#### Brief
Only the lines from the one containing "PURPLE CONE <738,396>" to the end of the listing below should be returned, exactly as written and without pictures.

#### Entries shown

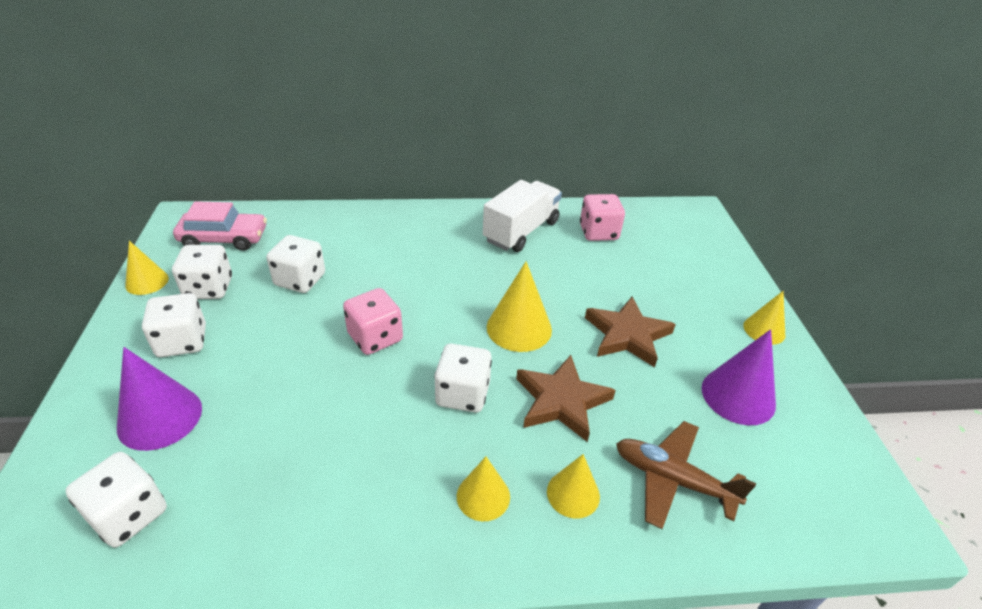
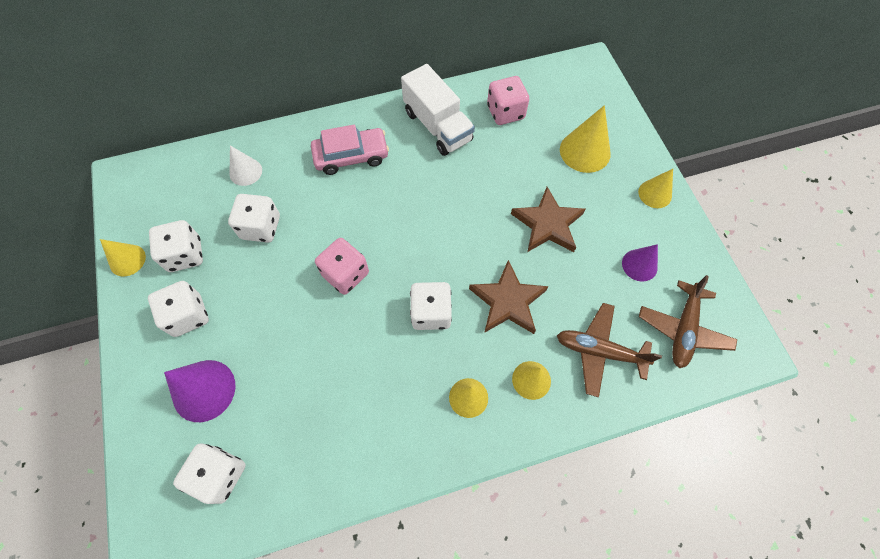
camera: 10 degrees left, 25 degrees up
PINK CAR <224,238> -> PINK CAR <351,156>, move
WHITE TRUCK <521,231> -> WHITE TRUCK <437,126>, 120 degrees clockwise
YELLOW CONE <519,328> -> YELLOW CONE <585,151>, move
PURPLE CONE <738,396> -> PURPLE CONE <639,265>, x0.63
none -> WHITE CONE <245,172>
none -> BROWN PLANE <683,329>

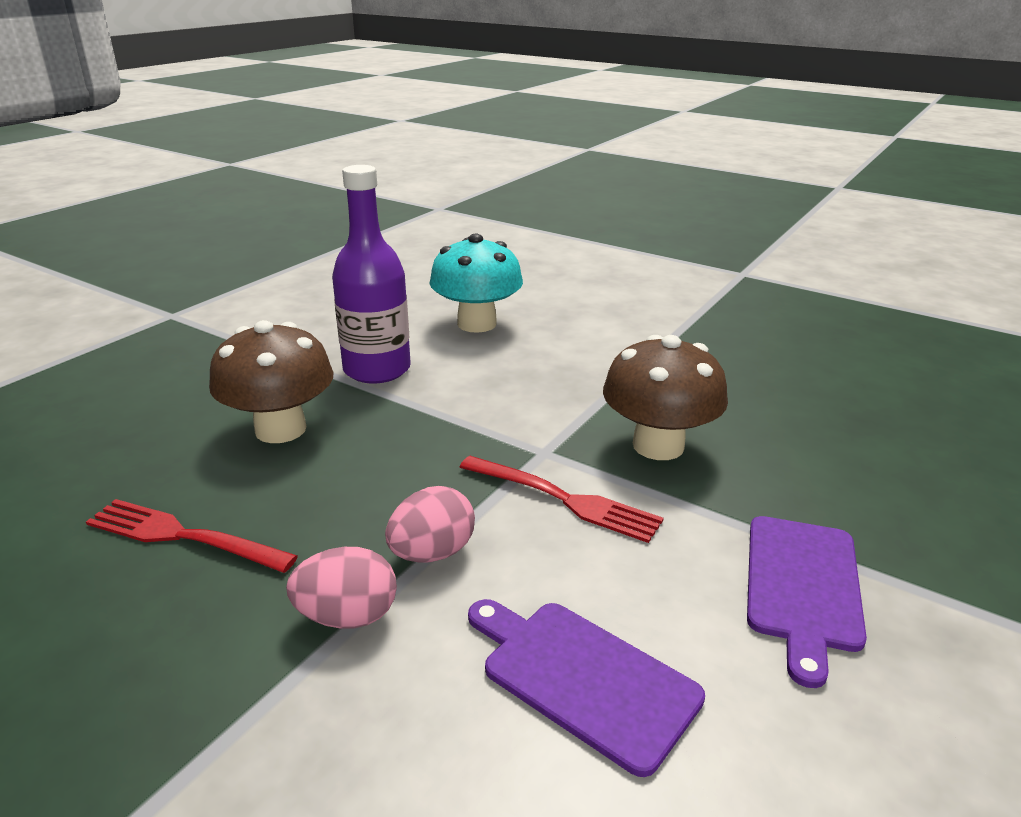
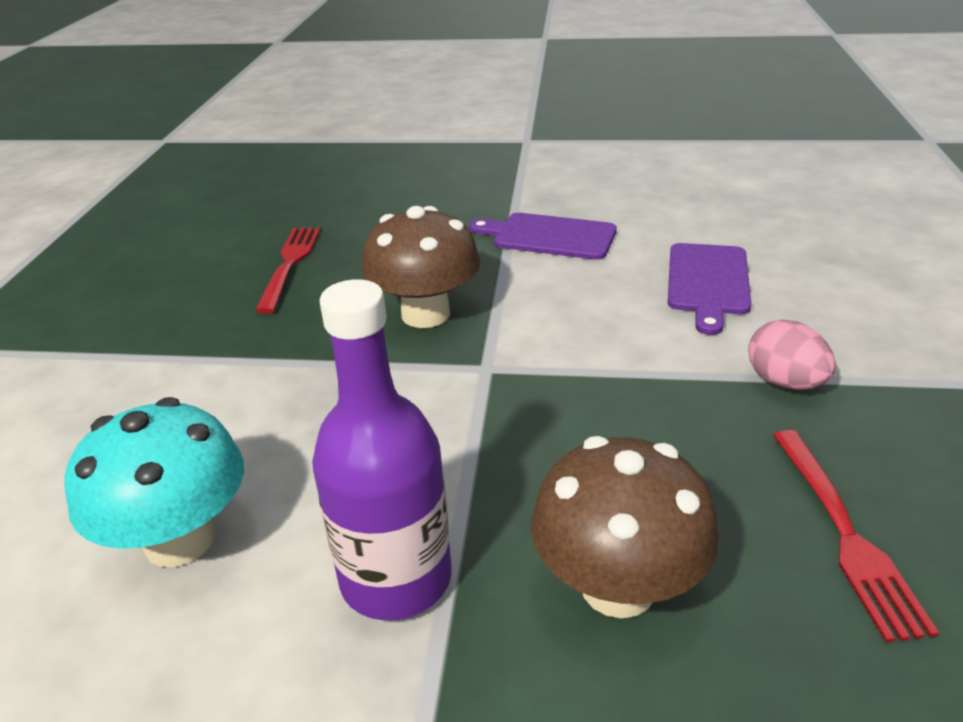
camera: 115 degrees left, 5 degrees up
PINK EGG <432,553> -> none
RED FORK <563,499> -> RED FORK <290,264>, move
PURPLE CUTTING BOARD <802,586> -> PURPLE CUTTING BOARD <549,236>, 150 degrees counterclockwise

#### Answer section
PURPLE CONE <738,396> -> PURPLE CONE <639,265>, x0.63
none -> WHITE CONE <245,172>
none -> BROWN PLANE <683,329>

camera: 115 degrees left, 5 degrees up
PINK EGG <432,553> -> none
RED FORK <563,499> -> RED FORK <290,264>, move
PURPLE CUTTING BOARD <802,586> -> PURPLE CUTTING BOARD <549,236>, 150 degrees counterclockwise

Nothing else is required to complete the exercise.